_WHAT THE TASK REQUIRES_. In the listing that follows, count every line with the word "house" in it and write only the total.
****
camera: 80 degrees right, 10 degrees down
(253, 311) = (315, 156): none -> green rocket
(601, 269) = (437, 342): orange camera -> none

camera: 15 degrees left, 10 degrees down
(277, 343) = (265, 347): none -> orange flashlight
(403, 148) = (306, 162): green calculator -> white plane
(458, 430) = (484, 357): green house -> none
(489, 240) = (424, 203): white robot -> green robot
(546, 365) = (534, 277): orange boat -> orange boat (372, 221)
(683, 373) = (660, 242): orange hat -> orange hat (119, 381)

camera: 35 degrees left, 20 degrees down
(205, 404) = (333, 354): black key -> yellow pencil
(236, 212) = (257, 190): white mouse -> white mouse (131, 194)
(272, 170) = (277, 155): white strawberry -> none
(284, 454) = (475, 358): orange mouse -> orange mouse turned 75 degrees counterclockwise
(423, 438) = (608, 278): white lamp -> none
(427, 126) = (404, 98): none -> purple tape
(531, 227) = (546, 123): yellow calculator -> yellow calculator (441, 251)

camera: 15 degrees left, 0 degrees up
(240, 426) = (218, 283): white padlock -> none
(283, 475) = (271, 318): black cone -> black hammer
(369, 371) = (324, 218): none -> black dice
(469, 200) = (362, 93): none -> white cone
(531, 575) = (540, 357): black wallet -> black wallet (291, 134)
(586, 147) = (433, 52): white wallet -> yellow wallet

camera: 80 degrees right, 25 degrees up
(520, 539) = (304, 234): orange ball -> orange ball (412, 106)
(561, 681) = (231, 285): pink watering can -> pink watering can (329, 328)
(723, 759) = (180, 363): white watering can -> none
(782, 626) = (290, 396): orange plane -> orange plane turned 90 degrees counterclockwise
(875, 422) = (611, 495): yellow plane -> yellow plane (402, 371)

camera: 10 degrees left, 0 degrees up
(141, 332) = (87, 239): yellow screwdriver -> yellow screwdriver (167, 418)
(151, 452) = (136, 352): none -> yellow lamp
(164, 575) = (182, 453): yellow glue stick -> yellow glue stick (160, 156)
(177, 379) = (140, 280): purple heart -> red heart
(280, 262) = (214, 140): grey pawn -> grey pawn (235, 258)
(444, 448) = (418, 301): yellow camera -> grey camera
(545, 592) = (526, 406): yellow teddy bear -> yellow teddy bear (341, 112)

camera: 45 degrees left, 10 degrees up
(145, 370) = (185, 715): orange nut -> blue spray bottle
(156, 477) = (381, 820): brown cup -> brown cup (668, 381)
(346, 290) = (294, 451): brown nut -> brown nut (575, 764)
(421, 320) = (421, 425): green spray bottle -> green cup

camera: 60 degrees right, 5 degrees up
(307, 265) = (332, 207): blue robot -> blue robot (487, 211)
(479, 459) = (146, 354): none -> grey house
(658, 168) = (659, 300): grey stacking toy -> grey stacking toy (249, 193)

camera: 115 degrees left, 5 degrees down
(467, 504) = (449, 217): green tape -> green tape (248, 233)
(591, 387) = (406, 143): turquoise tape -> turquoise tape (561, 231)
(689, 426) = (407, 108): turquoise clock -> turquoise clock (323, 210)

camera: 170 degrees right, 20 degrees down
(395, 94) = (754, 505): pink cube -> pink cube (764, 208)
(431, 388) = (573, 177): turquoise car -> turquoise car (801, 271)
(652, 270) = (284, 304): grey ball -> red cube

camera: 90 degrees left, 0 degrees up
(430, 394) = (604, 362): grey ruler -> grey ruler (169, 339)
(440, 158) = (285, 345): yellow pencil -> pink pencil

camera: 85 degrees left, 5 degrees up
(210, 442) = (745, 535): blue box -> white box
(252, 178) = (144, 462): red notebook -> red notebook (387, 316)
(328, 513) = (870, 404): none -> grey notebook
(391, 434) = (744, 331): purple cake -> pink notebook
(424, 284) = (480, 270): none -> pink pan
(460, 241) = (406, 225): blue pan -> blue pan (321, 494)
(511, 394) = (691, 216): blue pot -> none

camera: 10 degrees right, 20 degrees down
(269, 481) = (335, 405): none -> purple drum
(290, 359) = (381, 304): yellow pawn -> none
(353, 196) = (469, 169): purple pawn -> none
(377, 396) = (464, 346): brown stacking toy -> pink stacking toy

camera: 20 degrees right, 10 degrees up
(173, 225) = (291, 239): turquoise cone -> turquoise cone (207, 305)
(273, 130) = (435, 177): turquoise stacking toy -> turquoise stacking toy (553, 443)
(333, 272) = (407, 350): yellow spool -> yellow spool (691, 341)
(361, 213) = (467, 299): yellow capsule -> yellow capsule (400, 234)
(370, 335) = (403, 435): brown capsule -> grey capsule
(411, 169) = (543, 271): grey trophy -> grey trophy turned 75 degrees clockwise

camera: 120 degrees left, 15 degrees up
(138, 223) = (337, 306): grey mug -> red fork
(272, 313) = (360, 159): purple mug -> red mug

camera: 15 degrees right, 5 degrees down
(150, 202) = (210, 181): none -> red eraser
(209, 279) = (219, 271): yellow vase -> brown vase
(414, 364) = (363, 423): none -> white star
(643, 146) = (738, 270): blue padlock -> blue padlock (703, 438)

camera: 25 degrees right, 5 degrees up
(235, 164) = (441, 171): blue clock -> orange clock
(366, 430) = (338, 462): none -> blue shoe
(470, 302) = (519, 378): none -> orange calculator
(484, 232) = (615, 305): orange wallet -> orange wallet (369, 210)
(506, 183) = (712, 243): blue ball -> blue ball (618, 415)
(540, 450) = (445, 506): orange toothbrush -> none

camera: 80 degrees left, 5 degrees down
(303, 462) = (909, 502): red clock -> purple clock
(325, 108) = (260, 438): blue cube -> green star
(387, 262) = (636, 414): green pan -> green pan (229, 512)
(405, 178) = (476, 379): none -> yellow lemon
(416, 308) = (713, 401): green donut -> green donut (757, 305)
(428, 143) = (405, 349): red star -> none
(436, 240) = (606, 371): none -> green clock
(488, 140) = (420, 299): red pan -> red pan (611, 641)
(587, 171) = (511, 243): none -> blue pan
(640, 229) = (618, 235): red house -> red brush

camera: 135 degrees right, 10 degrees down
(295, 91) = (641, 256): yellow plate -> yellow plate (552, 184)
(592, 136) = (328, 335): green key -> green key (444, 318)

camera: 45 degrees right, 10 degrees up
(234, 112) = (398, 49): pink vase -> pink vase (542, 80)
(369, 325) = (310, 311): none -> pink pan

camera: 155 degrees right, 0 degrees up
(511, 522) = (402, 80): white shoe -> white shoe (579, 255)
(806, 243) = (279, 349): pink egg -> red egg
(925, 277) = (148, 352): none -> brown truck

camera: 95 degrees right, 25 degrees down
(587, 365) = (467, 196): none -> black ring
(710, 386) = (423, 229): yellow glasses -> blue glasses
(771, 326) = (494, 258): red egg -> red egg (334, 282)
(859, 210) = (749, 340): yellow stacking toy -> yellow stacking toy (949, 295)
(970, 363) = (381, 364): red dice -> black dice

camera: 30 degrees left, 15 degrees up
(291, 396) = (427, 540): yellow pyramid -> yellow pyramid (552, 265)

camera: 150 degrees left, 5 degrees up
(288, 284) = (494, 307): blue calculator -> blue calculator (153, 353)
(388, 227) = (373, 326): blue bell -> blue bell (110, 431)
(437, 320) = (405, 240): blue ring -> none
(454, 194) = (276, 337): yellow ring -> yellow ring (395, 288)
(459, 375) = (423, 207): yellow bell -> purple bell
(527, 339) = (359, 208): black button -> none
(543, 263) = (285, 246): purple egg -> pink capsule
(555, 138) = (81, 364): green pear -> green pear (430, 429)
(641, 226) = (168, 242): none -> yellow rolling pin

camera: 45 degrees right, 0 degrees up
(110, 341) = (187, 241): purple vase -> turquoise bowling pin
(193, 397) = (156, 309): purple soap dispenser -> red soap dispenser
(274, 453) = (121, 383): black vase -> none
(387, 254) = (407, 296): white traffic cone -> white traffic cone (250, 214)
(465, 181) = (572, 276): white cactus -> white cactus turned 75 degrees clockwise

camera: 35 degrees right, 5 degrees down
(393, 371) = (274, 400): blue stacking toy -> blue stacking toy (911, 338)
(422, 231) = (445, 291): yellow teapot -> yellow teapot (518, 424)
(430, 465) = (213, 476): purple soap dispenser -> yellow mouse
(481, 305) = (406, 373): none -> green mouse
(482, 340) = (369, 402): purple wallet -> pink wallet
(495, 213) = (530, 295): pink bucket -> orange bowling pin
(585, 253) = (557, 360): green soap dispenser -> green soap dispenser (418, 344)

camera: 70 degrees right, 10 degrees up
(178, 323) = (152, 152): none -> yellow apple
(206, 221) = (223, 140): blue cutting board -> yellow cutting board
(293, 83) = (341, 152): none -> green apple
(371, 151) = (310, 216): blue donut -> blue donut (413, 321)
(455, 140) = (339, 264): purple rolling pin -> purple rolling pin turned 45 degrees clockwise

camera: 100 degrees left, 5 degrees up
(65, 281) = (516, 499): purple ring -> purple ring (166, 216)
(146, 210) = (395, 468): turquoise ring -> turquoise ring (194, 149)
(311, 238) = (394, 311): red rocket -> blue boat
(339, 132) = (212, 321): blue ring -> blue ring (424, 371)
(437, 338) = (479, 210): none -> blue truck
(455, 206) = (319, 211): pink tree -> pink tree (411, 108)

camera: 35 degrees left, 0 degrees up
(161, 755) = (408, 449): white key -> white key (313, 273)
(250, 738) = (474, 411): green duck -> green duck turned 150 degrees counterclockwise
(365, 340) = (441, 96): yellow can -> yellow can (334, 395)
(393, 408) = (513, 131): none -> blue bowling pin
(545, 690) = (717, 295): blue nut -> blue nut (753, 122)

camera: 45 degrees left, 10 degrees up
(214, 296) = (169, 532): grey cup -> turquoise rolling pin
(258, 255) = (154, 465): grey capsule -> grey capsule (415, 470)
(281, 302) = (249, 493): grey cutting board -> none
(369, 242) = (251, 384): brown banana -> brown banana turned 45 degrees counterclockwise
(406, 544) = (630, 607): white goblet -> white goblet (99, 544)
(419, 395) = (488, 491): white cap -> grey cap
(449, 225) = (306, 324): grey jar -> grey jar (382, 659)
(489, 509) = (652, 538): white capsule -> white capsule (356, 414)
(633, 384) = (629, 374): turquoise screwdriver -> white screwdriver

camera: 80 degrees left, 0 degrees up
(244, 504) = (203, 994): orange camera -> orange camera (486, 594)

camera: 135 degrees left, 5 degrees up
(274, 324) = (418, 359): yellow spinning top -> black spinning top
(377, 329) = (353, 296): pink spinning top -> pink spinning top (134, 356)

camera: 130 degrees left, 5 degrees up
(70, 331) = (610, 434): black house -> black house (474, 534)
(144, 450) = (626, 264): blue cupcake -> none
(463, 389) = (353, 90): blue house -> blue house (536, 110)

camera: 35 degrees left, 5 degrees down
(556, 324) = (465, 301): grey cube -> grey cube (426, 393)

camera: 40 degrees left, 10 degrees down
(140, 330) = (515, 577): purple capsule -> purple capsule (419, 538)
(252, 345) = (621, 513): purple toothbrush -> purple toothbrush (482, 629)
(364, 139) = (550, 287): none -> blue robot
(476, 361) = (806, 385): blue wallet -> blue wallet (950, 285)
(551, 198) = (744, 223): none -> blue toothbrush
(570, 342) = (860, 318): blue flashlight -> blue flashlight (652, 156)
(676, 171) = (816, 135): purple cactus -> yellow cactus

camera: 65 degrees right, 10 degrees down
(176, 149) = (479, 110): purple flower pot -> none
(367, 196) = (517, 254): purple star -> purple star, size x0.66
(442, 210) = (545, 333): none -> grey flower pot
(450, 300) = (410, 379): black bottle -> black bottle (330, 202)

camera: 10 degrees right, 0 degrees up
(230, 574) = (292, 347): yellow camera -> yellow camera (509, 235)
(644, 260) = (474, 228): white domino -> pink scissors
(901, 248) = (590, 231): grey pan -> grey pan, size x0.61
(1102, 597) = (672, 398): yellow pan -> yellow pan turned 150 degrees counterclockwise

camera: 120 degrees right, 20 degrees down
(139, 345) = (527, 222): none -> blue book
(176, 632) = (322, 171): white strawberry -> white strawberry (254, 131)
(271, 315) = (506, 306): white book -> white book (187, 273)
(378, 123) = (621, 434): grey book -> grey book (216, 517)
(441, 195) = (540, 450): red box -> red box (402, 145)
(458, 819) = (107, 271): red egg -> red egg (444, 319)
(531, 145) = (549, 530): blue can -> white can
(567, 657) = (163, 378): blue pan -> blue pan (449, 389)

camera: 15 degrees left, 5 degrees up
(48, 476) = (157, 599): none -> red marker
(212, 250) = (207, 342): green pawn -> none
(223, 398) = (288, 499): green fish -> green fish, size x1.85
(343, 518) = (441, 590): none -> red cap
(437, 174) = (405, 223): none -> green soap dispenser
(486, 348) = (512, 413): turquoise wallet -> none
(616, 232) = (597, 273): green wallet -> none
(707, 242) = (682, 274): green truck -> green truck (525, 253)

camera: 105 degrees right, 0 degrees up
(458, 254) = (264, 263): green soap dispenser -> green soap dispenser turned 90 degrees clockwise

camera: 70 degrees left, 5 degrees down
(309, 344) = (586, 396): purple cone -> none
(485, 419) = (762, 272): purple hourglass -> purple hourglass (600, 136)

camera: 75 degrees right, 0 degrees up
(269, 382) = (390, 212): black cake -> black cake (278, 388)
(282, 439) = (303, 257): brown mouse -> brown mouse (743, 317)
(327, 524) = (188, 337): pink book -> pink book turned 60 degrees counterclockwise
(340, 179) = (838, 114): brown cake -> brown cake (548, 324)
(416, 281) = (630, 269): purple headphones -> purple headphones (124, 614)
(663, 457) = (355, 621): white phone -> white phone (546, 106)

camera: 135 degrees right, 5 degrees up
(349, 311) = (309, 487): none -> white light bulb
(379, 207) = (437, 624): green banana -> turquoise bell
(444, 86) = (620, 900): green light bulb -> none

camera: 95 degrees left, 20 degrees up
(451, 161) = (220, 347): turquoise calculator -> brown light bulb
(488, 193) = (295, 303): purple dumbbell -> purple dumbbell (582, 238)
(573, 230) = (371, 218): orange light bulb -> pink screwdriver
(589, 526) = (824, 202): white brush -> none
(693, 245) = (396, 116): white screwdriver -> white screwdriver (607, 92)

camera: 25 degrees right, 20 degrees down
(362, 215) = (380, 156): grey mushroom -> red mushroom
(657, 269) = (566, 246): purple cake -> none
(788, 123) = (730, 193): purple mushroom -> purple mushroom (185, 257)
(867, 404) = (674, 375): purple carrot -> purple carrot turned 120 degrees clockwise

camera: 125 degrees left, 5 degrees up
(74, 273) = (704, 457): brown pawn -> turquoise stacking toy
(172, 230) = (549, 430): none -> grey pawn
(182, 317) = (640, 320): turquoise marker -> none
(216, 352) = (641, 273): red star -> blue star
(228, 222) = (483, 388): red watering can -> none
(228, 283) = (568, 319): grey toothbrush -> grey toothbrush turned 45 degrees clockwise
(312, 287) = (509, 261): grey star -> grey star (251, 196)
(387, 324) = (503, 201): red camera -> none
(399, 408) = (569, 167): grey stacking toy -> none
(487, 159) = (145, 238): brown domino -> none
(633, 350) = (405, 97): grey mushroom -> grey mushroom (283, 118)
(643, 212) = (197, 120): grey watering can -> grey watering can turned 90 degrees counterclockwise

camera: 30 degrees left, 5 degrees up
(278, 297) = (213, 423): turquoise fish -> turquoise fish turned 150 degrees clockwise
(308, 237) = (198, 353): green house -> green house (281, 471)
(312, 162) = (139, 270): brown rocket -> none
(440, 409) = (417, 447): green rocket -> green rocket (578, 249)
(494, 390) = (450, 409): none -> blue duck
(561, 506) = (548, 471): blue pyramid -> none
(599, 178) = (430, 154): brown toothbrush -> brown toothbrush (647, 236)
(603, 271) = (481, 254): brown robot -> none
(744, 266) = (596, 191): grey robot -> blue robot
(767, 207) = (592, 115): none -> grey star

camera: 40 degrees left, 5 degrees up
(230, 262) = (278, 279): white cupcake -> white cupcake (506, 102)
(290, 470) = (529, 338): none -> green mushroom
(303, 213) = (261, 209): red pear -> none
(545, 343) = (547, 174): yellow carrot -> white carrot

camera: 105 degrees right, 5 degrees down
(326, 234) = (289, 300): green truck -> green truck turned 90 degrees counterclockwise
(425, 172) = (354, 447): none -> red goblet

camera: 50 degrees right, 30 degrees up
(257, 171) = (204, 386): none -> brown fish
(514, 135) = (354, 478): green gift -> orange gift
****
_RESPONSE AREA_. 6